#### What to produce
Only one stretch of the data is wanted: the line containing "building: none -> [163,167,208,230]", the line containing "building: [79,367,116,406] -> [34,462,77,507]", and every line between them, copied exactly.

#### Recorded data

* * * * * * *

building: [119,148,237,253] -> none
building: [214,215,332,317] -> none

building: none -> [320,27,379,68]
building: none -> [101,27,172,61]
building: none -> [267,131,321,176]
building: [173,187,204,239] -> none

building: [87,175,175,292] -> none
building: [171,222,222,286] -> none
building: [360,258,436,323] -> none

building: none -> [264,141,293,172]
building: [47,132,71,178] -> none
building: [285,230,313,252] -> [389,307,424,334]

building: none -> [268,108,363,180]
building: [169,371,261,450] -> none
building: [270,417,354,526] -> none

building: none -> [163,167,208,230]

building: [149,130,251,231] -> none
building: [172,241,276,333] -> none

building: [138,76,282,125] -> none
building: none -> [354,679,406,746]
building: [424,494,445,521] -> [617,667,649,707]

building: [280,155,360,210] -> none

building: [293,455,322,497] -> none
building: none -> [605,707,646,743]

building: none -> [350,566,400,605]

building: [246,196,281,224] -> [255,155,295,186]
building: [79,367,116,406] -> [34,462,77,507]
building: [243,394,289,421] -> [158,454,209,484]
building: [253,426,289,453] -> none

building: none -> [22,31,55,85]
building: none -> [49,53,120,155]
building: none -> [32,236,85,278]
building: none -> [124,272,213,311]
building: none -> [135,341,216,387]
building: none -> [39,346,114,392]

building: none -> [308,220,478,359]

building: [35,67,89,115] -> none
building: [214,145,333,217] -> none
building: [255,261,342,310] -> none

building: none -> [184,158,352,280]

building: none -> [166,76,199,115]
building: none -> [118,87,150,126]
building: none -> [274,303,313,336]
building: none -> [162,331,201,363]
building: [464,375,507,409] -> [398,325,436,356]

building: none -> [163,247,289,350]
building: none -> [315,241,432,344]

* * * * * * *

#### Result of the exercise
building: none -> [163,167,208,230]

building: [149,130,251,231] -> none
building: [172,241,276,333] -> none

building: [138,76,282,125] -> none
building: none -> [354,679,406,746]
building: [424,494,445,521] -> [617,667,649,707]

building: [280,155,360,210] -> none

building: [293,455,322,497] -> none
building: none -> [605,707,646,743]

building: none -> [350,566,400,605]

building: [246,196,281,224] -> [255,155,295,186]
building: [79,367,116,406] -> [34,462,77,507]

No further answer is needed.